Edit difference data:
+-------+

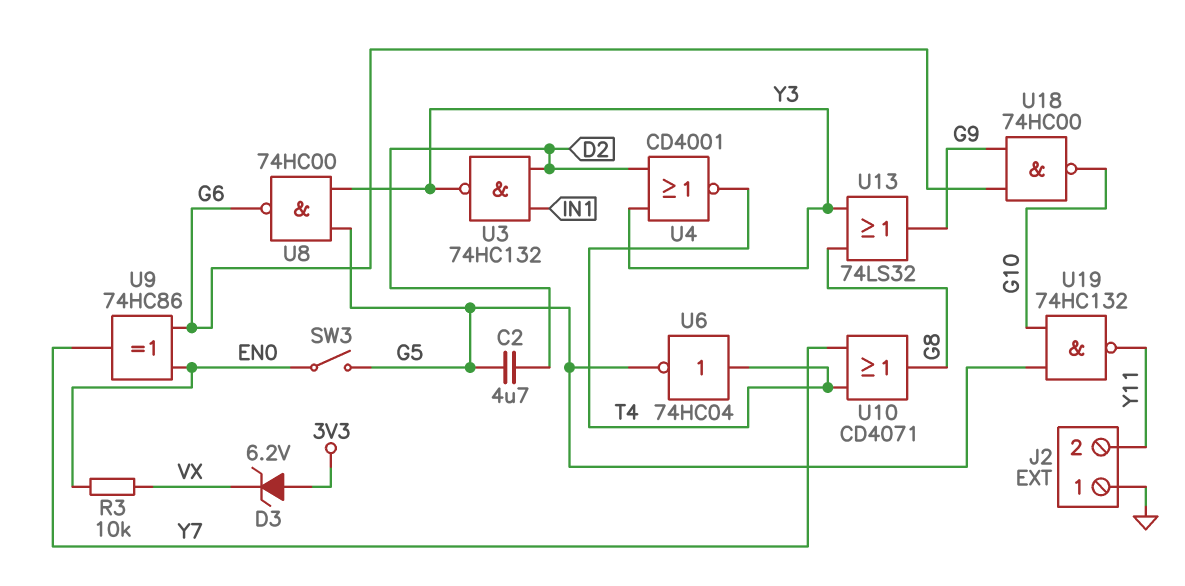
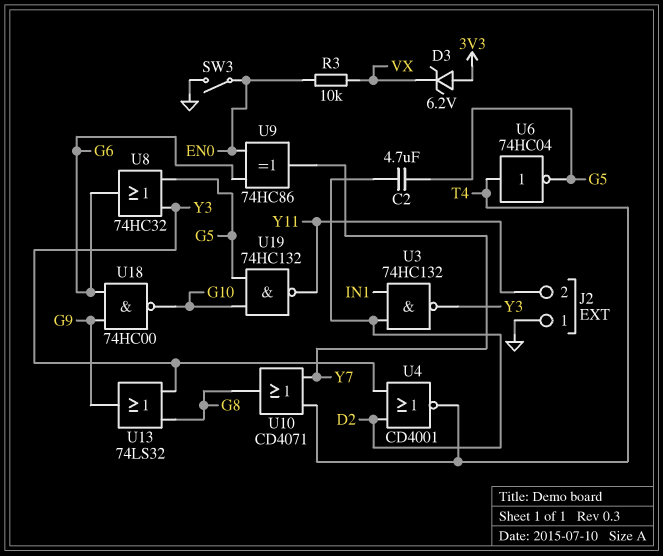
SW3: switch (EN0, G5) -> switch (EN0, GND)
U8: NAND 74HC00 (in G5, in Y3, out G6) -> OR 74HC32 (in G5, in Y3, out G6)

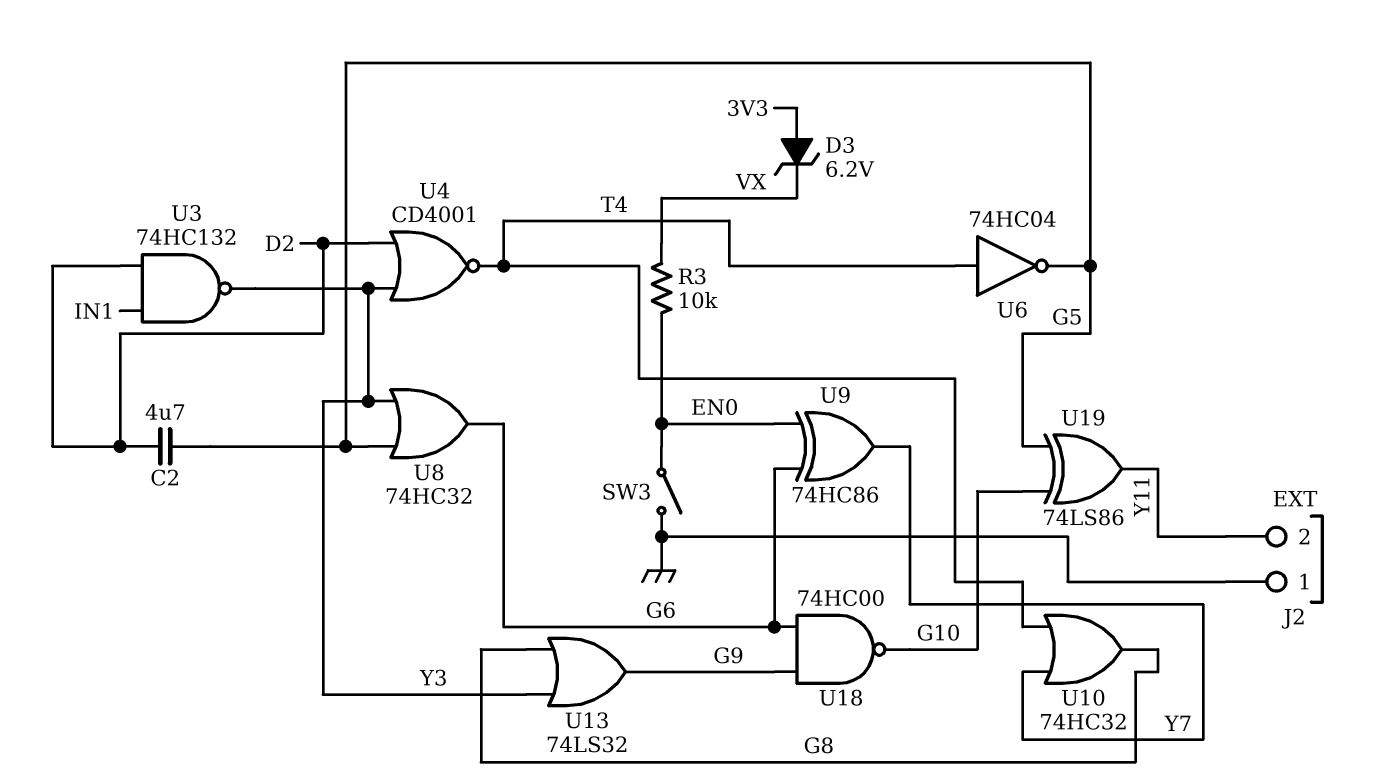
U10: OR CD4071 (in T4, in Y7, out G8) -> OR 74HC32 (in T4, in Y7, out G8)
U19: NAND 74HC132 (in G5, in G10, out Y11) -> XOR 74LS86 (in G5, in G10, out Y11)

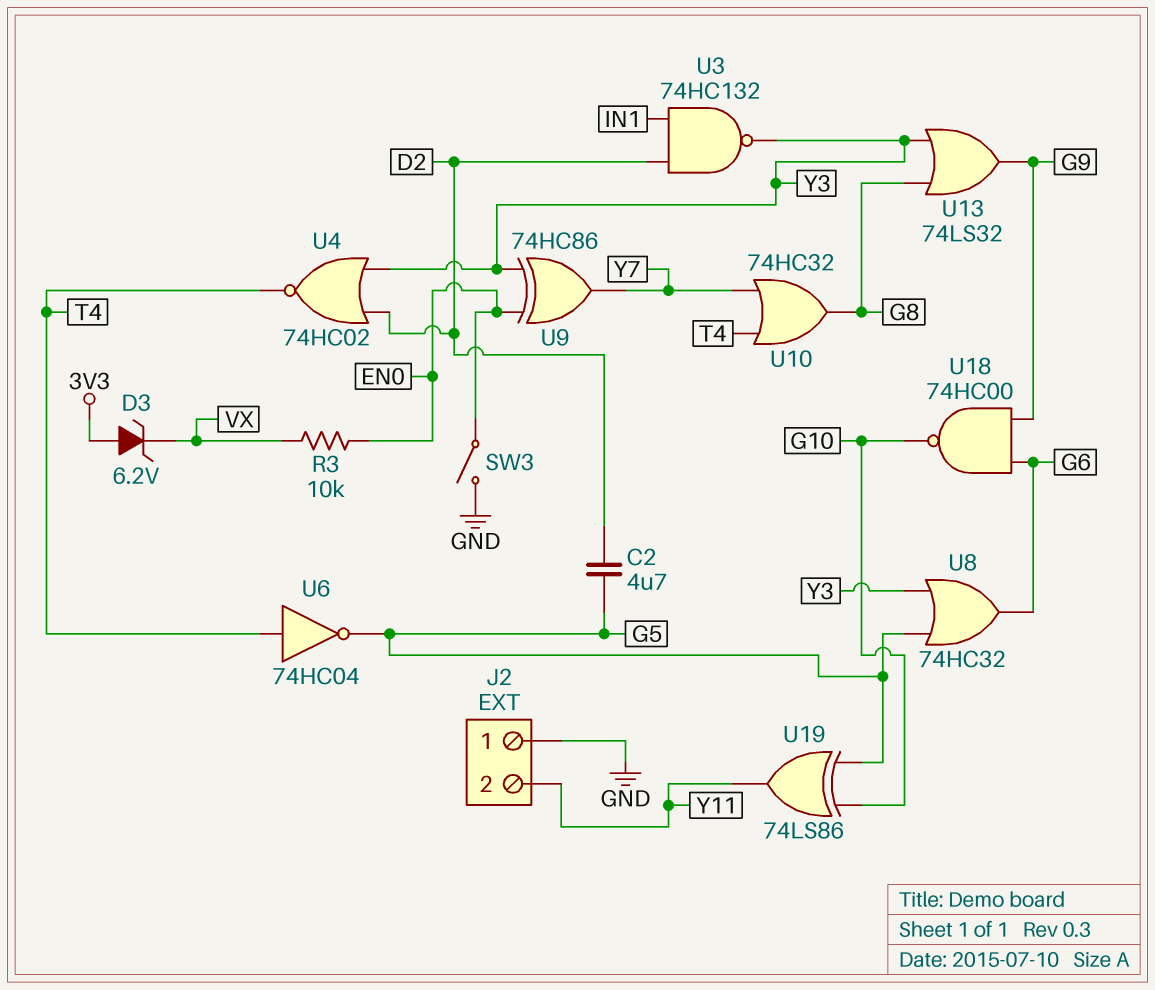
U4: NOR CD4001 (in D2, in Y3, out T4) -> NOR 74HC02 (in D2, in Y3, out T4)
U9: XOR 74HC86 (in EN0, in G6, out Y7) -> XOR 74HC86 (in EN0, in Y3, out Y7)

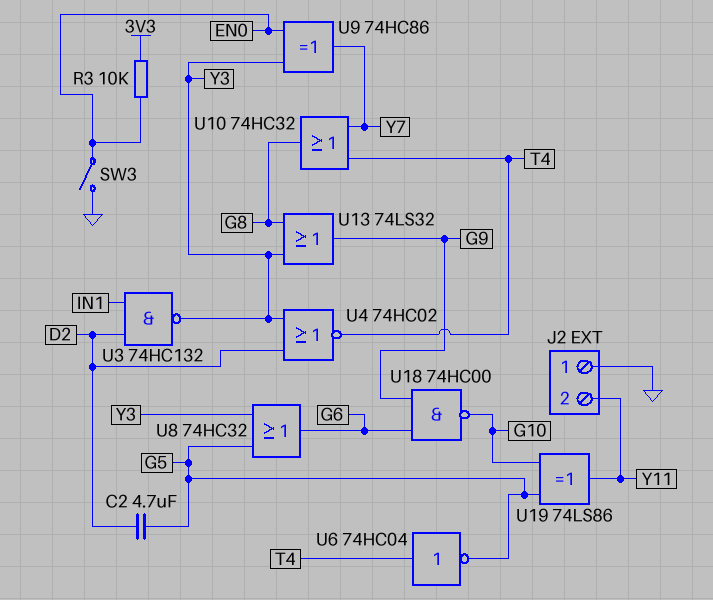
D3: zener 6.2V (A 3V3, K VX) -> none
R3: 10k (EN0, VX) -> 10k (3V3, EN0)

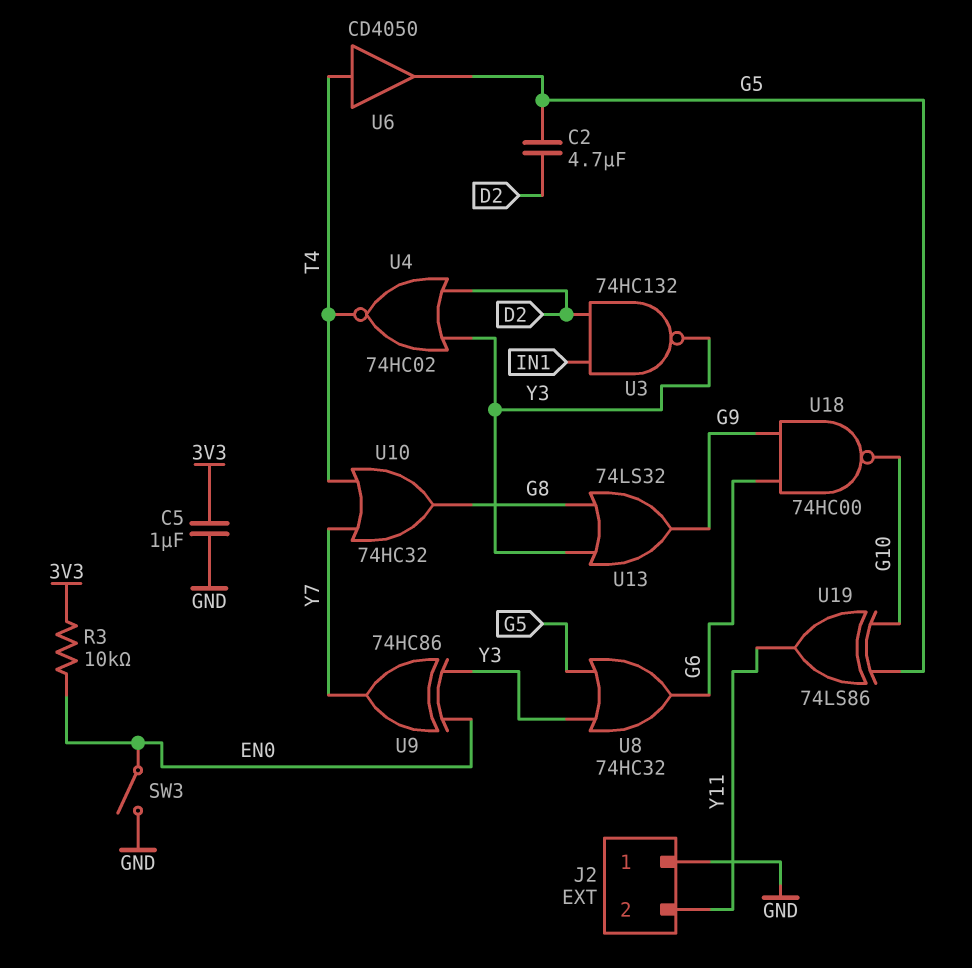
C5: none -> 1uF (3V3, GND)
U6: NOT 74HC04 (in T4, out G5) -> buffer CD4050 (in T4, out G5)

+-------+

**Task description**
With the pictures left out, copy exactly the lines from the one containing "D3: zener 6.2V (A 3V3, K VX) -> none" through the last line of the data.

**Solution to the problem**
D3: zener 6.2V (A 3V3, K VX) -> none
R3: 10k (EN0, VX) -> 10k (3V3, EN0)

C5: none -> 1uF (3V3, GND)
U6: NOT 74HC04 (in T4, out G5) -> buffer CD4050 (in T4, out G5)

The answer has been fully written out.